▶ [WHAT TO WORK ON]: The lines to extract begin at the line that contains "(91, 210) = (277, 529): blue" and run through the last line of the listing; reproduce them exactly, minus any pictures.

(DATASET ENTRIES begins)

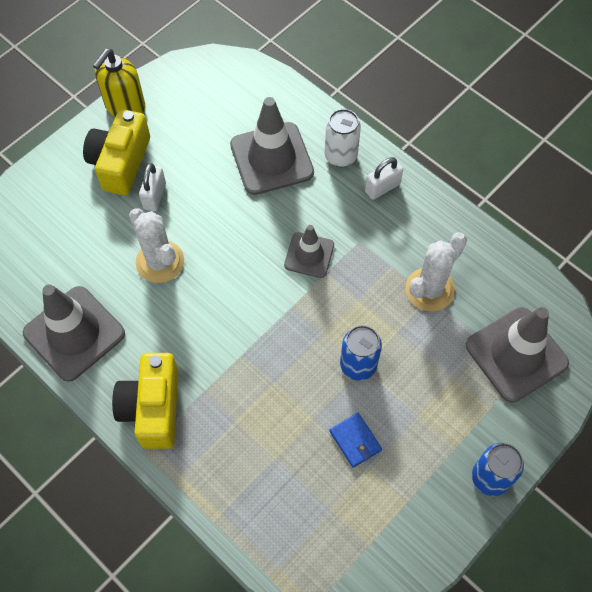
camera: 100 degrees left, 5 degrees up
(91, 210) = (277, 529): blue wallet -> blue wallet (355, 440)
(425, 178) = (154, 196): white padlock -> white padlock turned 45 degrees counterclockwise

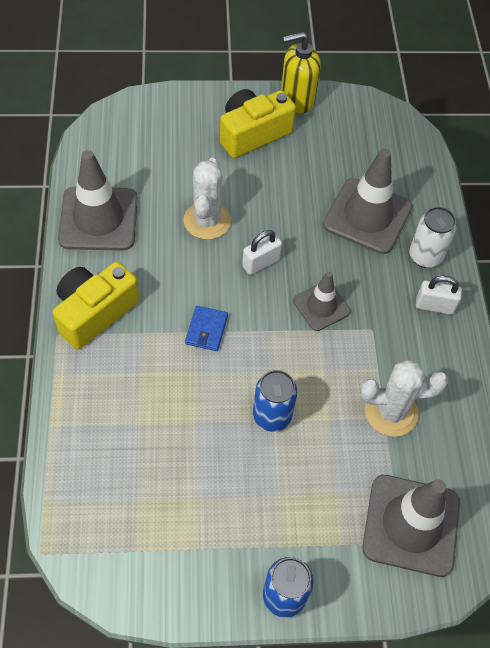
camera: 40 degrees right, 5 degrees down
(154, 196) = (252, 174): white padlock -> white padlock (261, 263)
(355, 440) = (209, 467): blue wallet -> blue wallet (206, 330)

(DATASET ENTRIES ends)

▶ [ANSWER TO THE EXERCISE]:
(91, 210) = (277, 529): blue wallet -> blue wallet (355, 440)
(425, 178) = (154, 196): white padlock -> white padlock turned 45 degrees counterclockwise

camera: 40 degrees right, 5 degrees down
(154, 196) = (252, 174): white padlock -> white padlock (261, 263)
(355, 440) = (209, 467): blue wallet -> blue wallet (206, 330)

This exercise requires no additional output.